## Your objective
Your answer must restate the listing below word for word and contain no images.
§
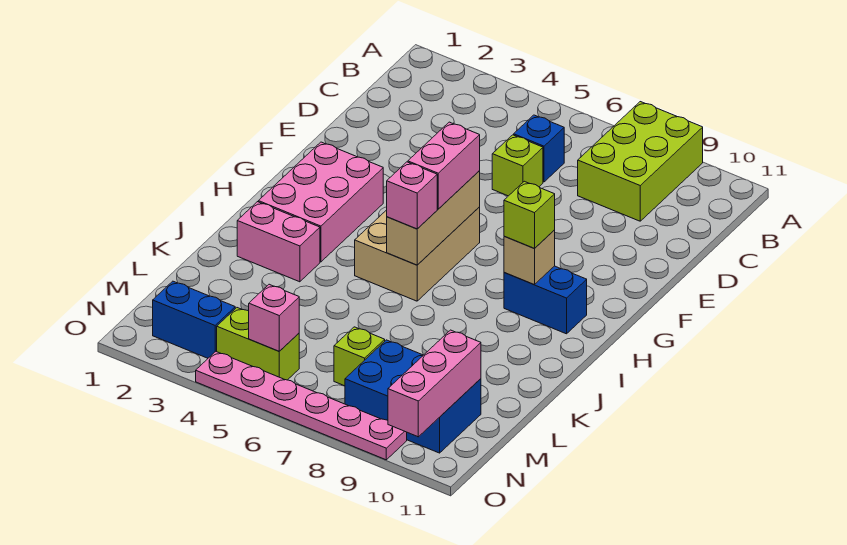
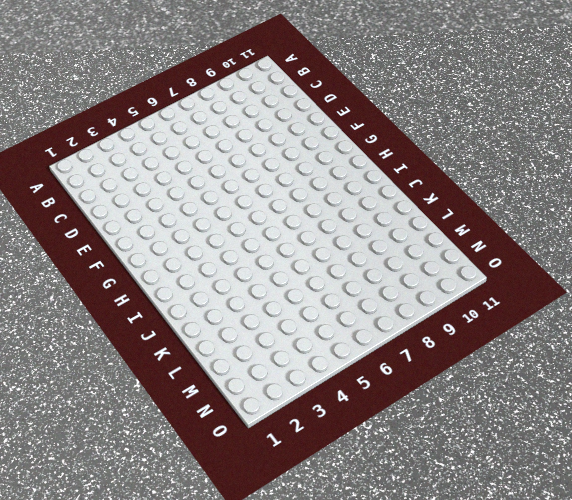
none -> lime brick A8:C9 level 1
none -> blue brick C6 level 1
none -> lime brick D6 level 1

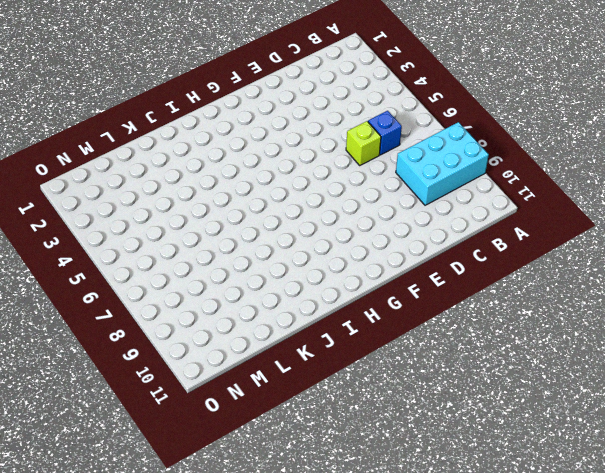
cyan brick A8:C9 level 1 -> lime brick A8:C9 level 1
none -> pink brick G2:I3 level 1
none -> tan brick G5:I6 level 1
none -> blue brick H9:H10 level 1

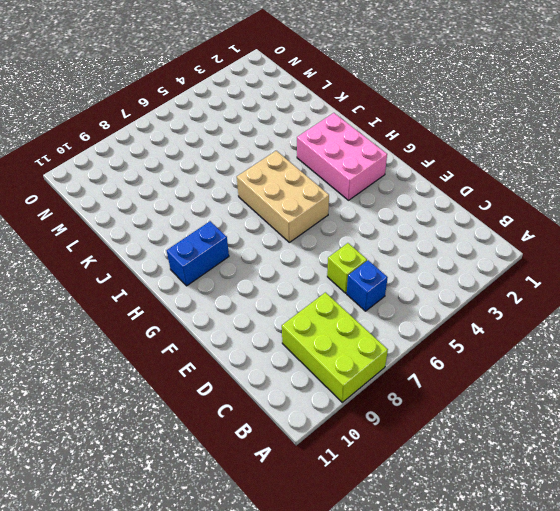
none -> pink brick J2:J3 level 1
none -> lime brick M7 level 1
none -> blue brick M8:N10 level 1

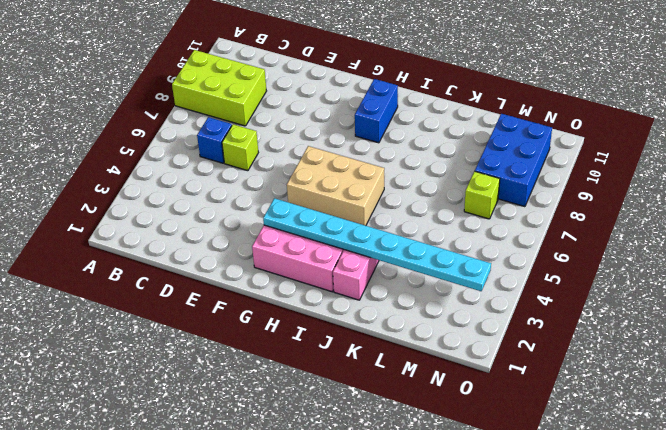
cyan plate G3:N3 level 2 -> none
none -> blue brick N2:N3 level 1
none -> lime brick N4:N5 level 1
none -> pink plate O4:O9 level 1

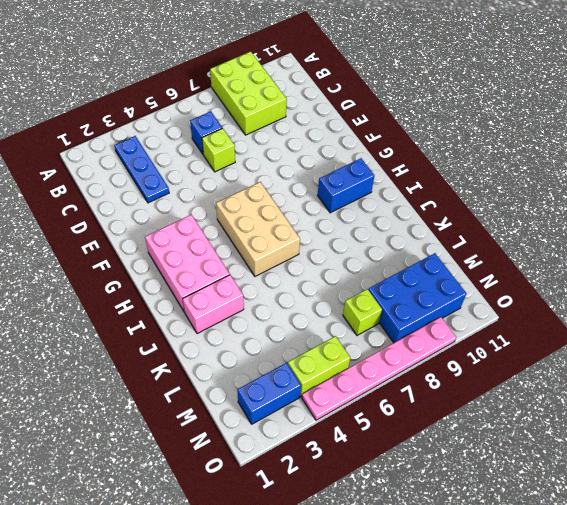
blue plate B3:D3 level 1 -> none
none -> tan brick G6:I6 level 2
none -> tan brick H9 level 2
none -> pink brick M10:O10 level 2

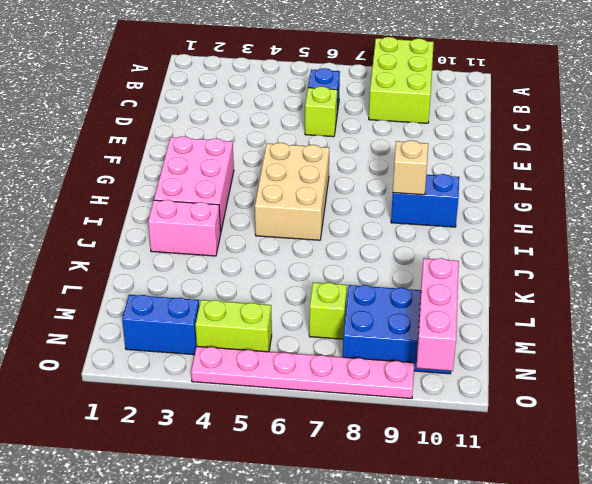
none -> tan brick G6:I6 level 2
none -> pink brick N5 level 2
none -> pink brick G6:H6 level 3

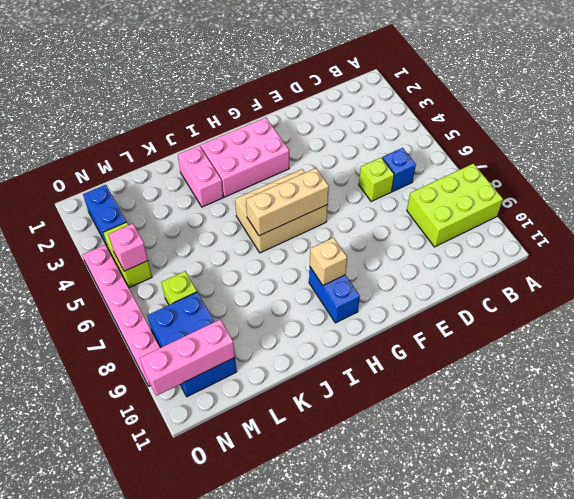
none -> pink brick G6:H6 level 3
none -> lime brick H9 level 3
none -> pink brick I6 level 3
§
## Written solution
none -> lime brick A8:C9 level 1
none -> blue brick C6 level 1
none -> lime brick D6 level 1

cyan brick A8:C9 level 1 -> lime brick A8:C9 level 1
none -> pink brick G2:I3 level 1
none -> tan brick G5:I6 level 1
none -> blue brick H9:H10 level 1

none -> pink brick J2:J3 level 1
none -> lime brick M7 level 1
none -> blue brick M8:N10 level 1

cyan plate G3:N3 level 2 -> none
none -> blue brick N2:N3 level 1
none -> lime brick N4:N5 level 1
none -> pink plate O4:O9 level 1

blue plate B3:D3 level 1 -> none
none -> tan brick G6:I6 level 2
none -> tan brick H9 level 2
none -> pink brick M10:O10 level 2

none -> tan brick G6:I6 level 2
none -> pink brick N5 level 2
none -> pink brick G6:H6 level 3

none -> pink brick G6:H6 level 3
none -> lime brick H9 level 3
none -> pink brick I6 level 3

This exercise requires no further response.